— Exercise aim —
Only the lines from the one holding "none -> orange plate G3 level 1" through the end of the records below are to be reproduced exactly, and pictures are to be omitted.

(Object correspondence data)
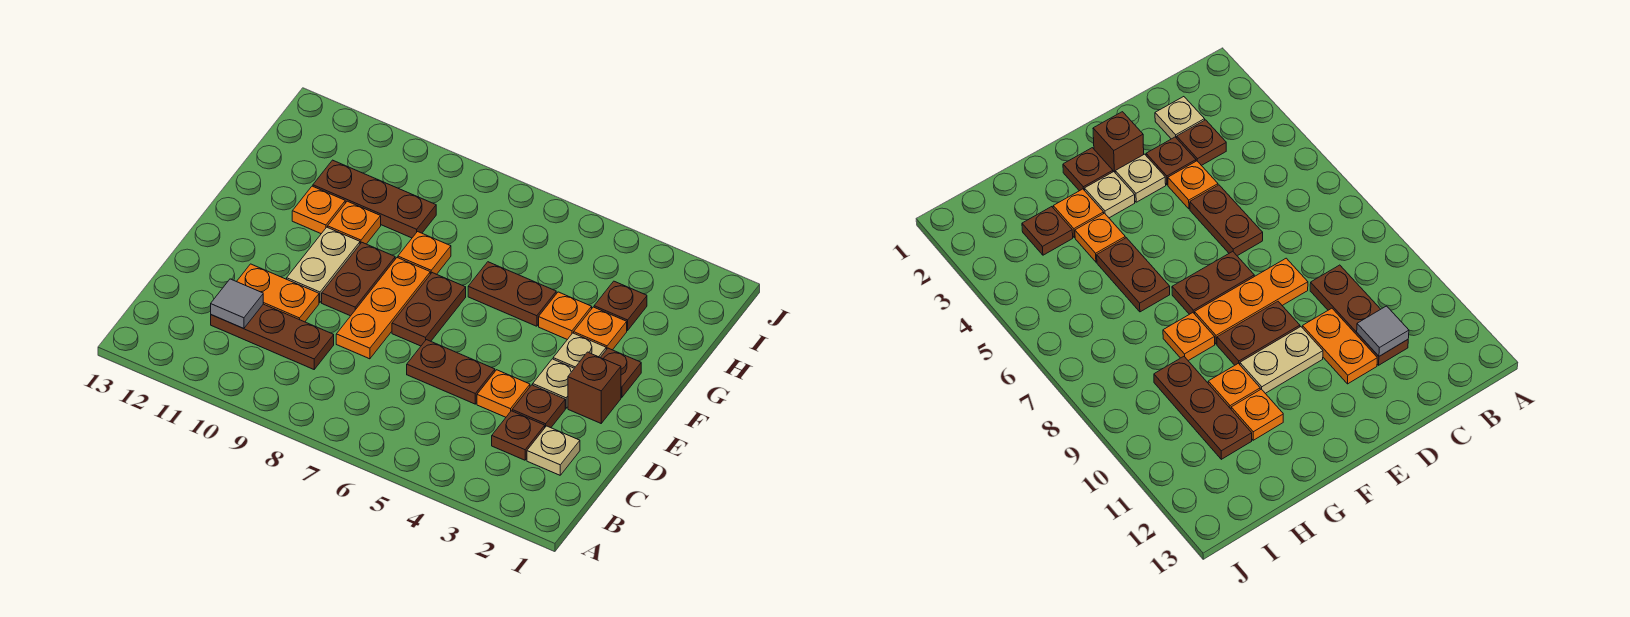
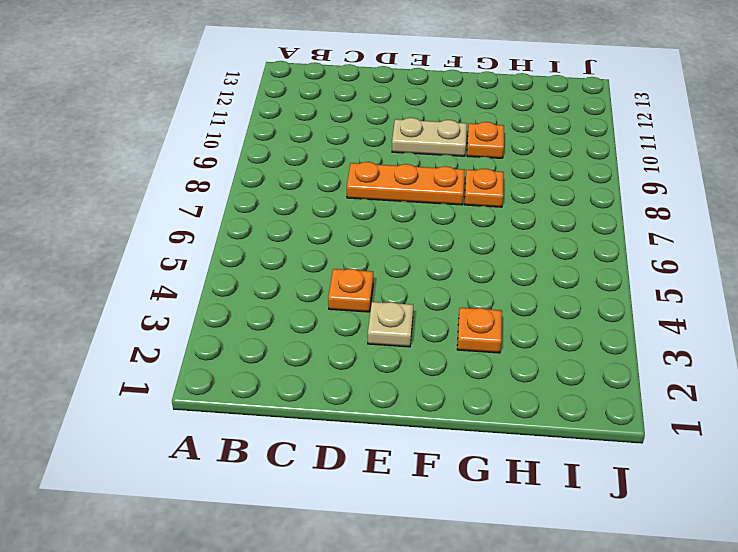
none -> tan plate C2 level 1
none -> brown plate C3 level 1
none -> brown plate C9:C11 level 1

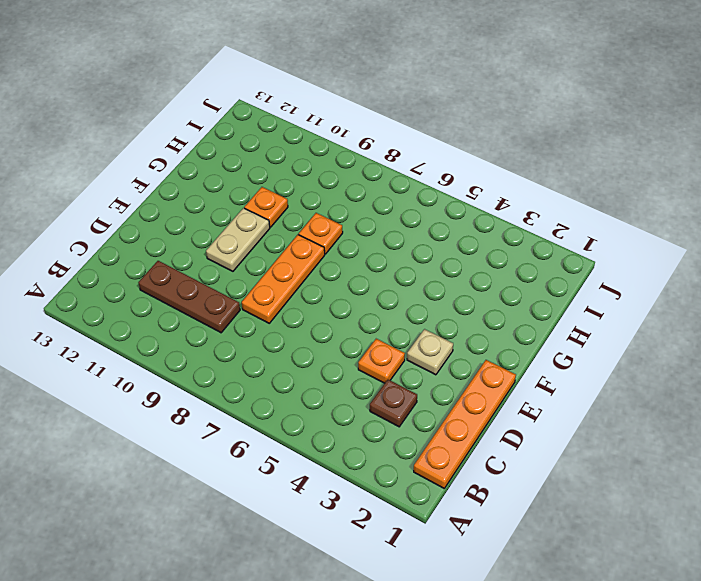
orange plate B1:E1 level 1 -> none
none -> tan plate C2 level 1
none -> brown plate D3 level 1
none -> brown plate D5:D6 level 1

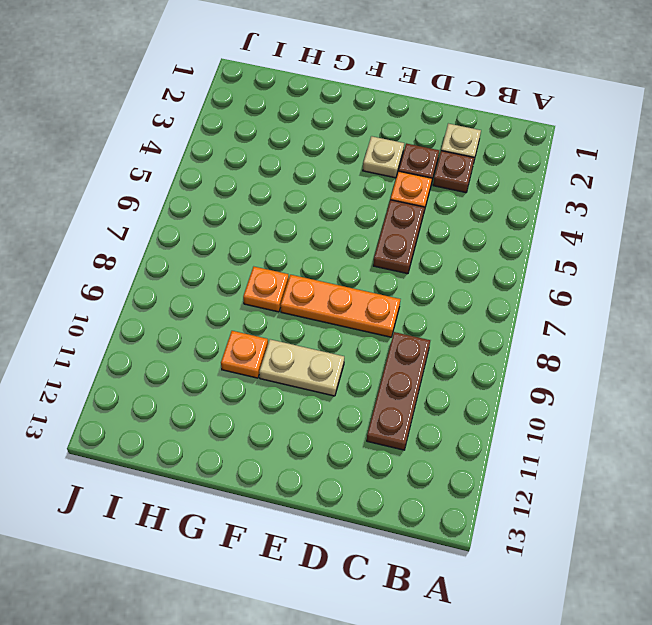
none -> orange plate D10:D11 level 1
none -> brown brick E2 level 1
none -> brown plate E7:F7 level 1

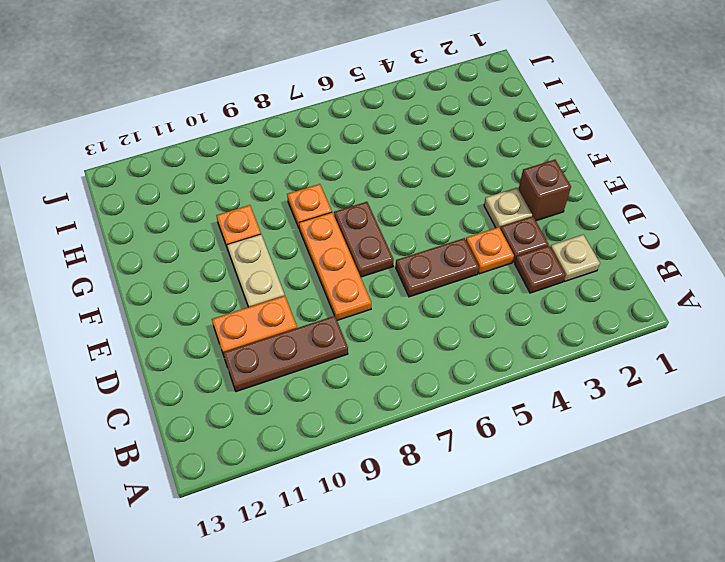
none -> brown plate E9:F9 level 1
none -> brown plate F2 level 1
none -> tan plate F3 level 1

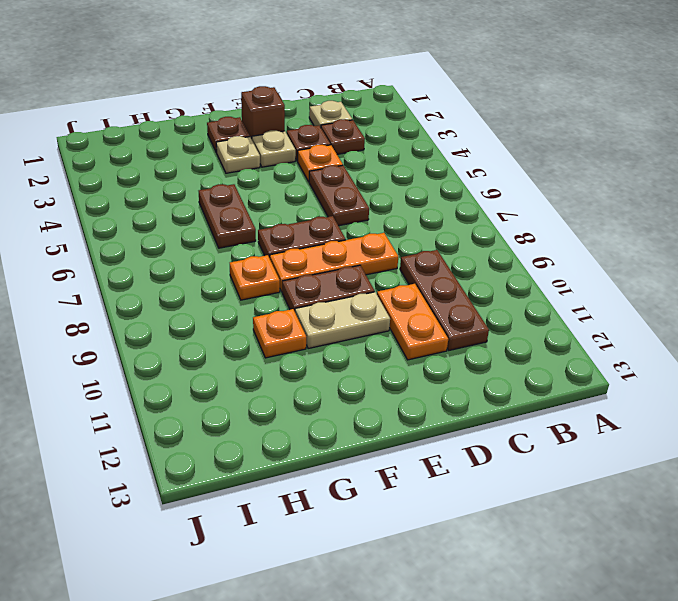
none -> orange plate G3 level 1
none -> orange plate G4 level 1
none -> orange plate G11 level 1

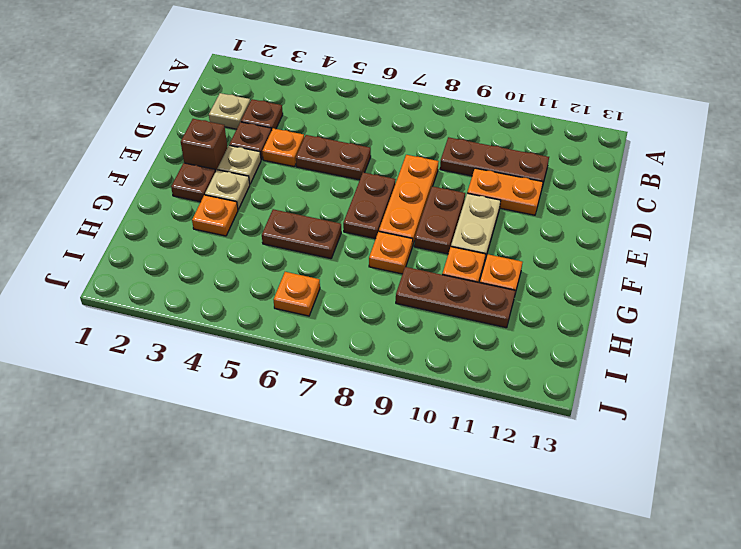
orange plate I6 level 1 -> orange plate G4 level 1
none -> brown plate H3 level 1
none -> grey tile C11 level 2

— Result for this task —
none -> orange plate G3 level 1
none -> orange plate G4 level 1
none -> orange plate G11 level 1

orange plate I6 level 1 -> orange plate G4 level 1
none -> brown plate H3 level 1
none -> grey tile C11 level 2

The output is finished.